Records of locating words and elements:
>>>
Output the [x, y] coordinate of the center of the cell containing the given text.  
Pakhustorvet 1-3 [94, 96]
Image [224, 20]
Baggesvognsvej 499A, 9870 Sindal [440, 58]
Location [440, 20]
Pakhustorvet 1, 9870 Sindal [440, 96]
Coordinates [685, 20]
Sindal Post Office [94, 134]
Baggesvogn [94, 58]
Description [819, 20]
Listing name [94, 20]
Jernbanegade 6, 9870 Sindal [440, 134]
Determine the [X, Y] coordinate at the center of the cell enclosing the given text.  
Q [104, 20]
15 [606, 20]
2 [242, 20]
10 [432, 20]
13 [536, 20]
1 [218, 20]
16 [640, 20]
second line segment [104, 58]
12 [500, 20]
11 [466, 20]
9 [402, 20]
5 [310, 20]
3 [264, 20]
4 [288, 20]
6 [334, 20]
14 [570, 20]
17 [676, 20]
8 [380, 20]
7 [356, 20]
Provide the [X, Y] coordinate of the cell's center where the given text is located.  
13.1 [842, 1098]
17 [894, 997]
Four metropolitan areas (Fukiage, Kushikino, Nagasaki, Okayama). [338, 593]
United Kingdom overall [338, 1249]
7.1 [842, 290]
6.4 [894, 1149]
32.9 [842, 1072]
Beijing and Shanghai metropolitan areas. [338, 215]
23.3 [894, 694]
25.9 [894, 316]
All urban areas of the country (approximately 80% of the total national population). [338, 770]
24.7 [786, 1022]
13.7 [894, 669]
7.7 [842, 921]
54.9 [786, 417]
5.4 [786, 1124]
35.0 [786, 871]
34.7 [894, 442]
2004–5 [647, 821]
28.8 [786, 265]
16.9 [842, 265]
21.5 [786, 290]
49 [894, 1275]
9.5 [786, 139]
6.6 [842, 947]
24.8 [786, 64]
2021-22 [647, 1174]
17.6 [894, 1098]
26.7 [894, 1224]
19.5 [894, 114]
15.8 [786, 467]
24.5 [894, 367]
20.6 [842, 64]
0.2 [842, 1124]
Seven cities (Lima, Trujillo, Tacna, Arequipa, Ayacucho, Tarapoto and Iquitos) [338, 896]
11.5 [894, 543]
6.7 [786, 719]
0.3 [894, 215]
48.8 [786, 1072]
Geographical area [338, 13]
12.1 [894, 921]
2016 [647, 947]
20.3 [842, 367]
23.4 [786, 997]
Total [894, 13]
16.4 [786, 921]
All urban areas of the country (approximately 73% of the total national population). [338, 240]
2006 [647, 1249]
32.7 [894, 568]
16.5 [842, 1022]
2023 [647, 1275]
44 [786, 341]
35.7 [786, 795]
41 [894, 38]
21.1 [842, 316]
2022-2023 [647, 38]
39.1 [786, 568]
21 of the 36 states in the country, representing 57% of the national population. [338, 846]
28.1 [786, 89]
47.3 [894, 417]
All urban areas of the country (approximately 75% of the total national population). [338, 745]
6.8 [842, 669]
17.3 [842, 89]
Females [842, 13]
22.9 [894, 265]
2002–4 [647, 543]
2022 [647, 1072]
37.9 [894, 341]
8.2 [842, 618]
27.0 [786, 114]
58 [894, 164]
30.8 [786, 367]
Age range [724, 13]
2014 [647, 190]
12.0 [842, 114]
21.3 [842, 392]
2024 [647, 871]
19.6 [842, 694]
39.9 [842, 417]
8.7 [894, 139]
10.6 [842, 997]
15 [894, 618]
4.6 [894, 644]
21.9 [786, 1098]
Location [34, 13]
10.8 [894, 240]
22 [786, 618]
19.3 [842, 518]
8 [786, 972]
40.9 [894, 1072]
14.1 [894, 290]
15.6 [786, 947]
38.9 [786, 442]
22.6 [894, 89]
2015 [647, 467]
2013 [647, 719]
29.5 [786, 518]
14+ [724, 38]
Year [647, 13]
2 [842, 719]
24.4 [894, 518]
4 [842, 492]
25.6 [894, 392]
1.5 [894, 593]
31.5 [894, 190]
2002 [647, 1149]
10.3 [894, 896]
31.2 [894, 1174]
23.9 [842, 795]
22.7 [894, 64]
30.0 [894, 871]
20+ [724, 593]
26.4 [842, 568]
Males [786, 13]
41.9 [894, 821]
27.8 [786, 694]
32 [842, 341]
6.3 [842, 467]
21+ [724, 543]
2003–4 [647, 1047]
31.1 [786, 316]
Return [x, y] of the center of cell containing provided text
<<<
*Aim of the task*.
Revise the data above by changing every "center" to "midpoint", and write out all of it again with nothing else altered.

*Worked solution*.
Output the [x, y] coordinate of the midpoint of the cell containing the given text.  
Pakhustorvet 1-3 [94, 96]
Image [224, 20]
Baggesvognsvej 499A, 9870 Sindal [440, 58]
Location [440, 20]
Pakhustorvet 1, 9870 Sindal [440, 96]
Coordinates [685, 20]
Sindal Post Office [94, 134]
Baggesvogn [94, 58]
Description [819, 20]
Listing name [94, 20]
Jernbanegade 6, 9870 Sindal [440, 134]
Determine the [X, Y] coordinate at the midpoint of the cell enclosing the given text.  
Q [104, 20]
15 [606, 20]
2 [242, 20]
10 [432, 20]
13 [536, 20]
1 [218, 20]
16 [640, 20]
second line segment [104, 58]
12 [500, 20]
11 [466, 20]
9 [402, 20]
5 [310, 20]
3 [264, 20]
4 [288, 20]
6 [334, 20]
14 [570, 20]
17 [676, 20]
8 [380, 20]
7 [356, 20]
Provide the [X, Y] coordinate of the cell's midpoint where the given text is located.  
13.1 [842, 1098]
17 [894, 997]
Four metropolitan areas (Fukiage, Kushikino, Nagasaki, Okayama). [338, 593]
United Kingdom overall [338, 1249]
7.1 [842, 290]
6.4 [894, 1149]
32.9 [842, 1072]
Beijing and Shanghai metropolitan areas. [338, 215]
23.3 [894, 694]
25.9 [894, 316]
All urban areas of the country (approximately 80% of the total national population). [338, 770]
24.7 [786, 1022]
13.7 [894, 669]
7.7 [842, 921]
54.9 [786, 417]
5.4 [786, 1124]
35.0 [786, 871]
34.7 [894, 442]
2004–5 [647, 821]
28.8 [786, 265]
16.9 [842, 265]
21.5 [786, 290]
49 [894, 1275]
9.5 [786, 139]
6.6 [842, 947]
24.8 [786, 64]
2021-22 [647, 1174]
17.6 [894, 1098]
26.7 [894, 1224]
19.5 [894, 114]
15.8 [786, 467]
24.5 [894, 367]
20.6 [842, 64]
0.2 [842, 1124]
Seven cities (Lima, Trujillo, Tacna, Arequipa, Ayacucho, Tarapoto and Iquitos) [338, 896]
11.5 [894, 543]
6.7 [786, 719]
0.3 [894, 215]
48.8 [786, 1072]
Geographical area [338, 13]
12.1 [894, 921]
2016 [647, 947]
20.3 [842, 367]
23.4 [786, 997]
Total [894, 13]
16.4 [786, 921]
All urban areas of the country (approximately 73% of the total national population). [338, 240]
2006 [647, 1249]
32.7 [894, 568]
16.5 [842, 1022]
2023 [647, 1275]
44 [786, 341]
35.7 [786, 795]
41 [894, 38]
21.1 [842, 316]
2022-2023 [647, 38]
39.1 [786, 568]
21 of the 36 states in the country, representing 57% of the national population. [338, 846]
28.1 [786, 89]
47.3 [894, 417]
All urban areas of the country (approximately 75% of the total national population). [338, 745]
6.8 [842, 669]
17.3 [842, 89]
Females [842, 13]
22.9 [894, 265]
2002–4 [647, 543]
2022 [647, 1072]
37.9 [894, 341]
8.2 [842, 618]
27.0 [786, 114]
58 [894, 164]
30.8 [786, 367]
Age range [724, 13]
2014 [647, 190]
12.0 [842, 114]
21.3 [842, 392]
2024 [647, 871]
19.6 [842, 694]
39.9 [842, 417]
8.7 [894, 139]
10.6 [842, 997]
15 [894, 618]
4.6 [894, 644]
21.9 [786, 1098]
Location [34, 13]
10.8 [894, 240]
22 [786, 618]
19.3 [842, 518]
8 [786, 972]
40.9 [894, 1072]
14.1 [894, 290]
15.6 [786, 947]
38.9 [786, 442]
22.6 [894, 89]
2015 [647, 467]
2013 [647, 719]
29.5 [786, 518]
14+ [724, 38]
Year [647, 13]
2 [842, 719]
24.4 [894, 518]
4 [842, 492]
25.6 [894, 392]
1.5 [894, 593]
31.5 [894, 190]
2002 [647, 1149]
10.3 [894, 896]
31.2 [894, 1174]
23.9 [842, 795]
22.7 [894, 64]
30.0 [894, 871]
20+ [724, 593]
26.4 [842, 568]
Males [786, 13]
41.9 [894, 821]
27.8 [786, 694]
32 [842, 341]
6.3 [842, 467]
21+ [724, 543]
2003–4 [647, 1047]
31.1 [786, 316]
Return [x, y] of the midpoint of cell containing provided text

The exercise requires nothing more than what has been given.